→ GIVEN DATA

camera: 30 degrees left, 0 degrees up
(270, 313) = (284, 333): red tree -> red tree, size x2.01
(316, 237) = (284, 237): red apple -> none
---
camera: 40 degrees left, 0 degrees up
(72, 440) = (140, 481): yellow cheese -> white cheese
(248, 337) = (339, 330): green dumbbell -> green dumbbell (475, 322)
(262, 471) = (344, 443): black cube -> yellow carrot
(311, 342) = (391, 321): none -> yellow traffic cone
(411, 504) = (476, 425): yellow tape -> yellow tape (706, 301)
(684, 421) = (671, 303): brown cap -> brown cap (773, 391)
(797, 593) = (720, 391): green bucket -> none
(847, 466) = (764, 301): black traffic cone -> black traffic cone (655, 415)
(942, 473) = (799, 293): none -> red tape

→ WHAT NEEDS TO BE DONE
In the entries above, find the line holding "camera: 30 degrees left, 0 degrees up" and the line holding "(316, 237) = (284, 237): red apple -> none"; print both of them and every line between, exactly, and nothing else.

→ RESULT OF THE TASK
camera: 30 degrees left, 0 degrees up
(270, 313) = (284, 333): red tree -> red tree, size x2.01
(316, 237) = (284, 237): red apple -> none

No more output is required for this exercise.